Content starts
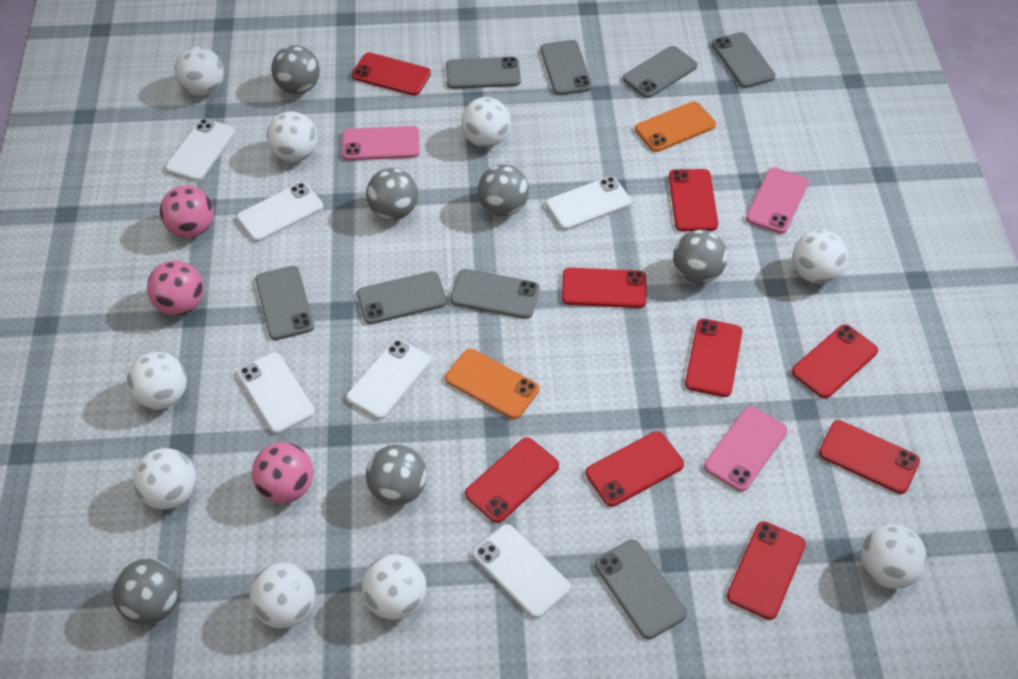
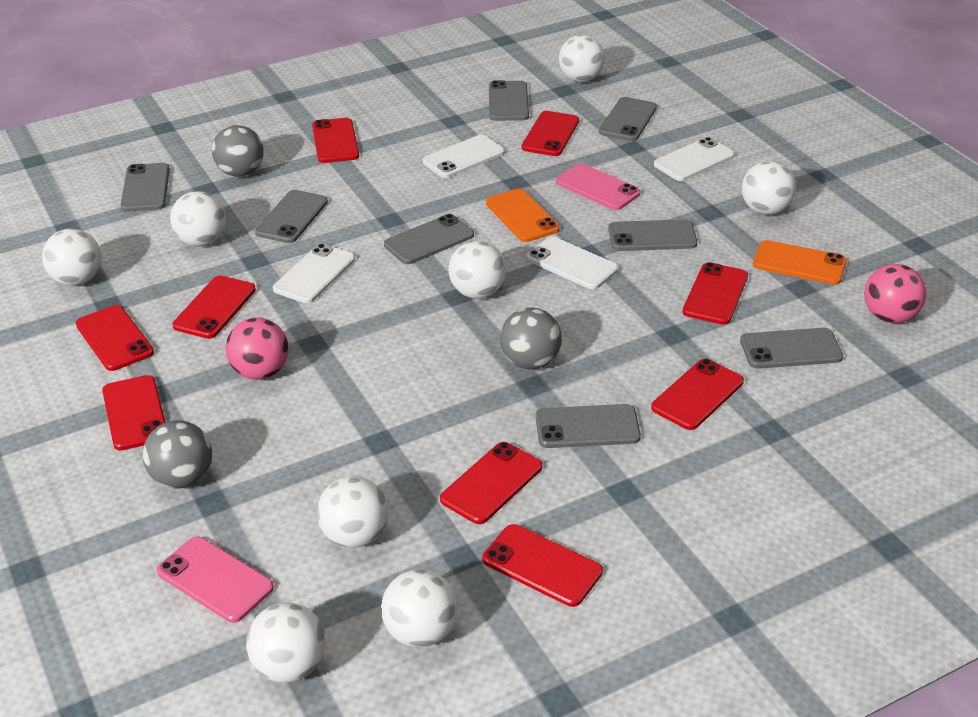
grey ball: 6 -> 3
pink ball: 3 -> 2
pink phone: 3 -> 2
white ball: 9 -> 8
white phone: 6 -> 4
Content ends
→ EXERCISE BRIEF:
An exact copy of the lines from the one containing "pink ball: 3 -> 2" through the end of the data above is the whole answer.

→ RESPONSE AREA:
pink ball: 3 -> 2
pink phone: 3 -> 2
white ball: 9 -> 8
white phone: 6 -> 4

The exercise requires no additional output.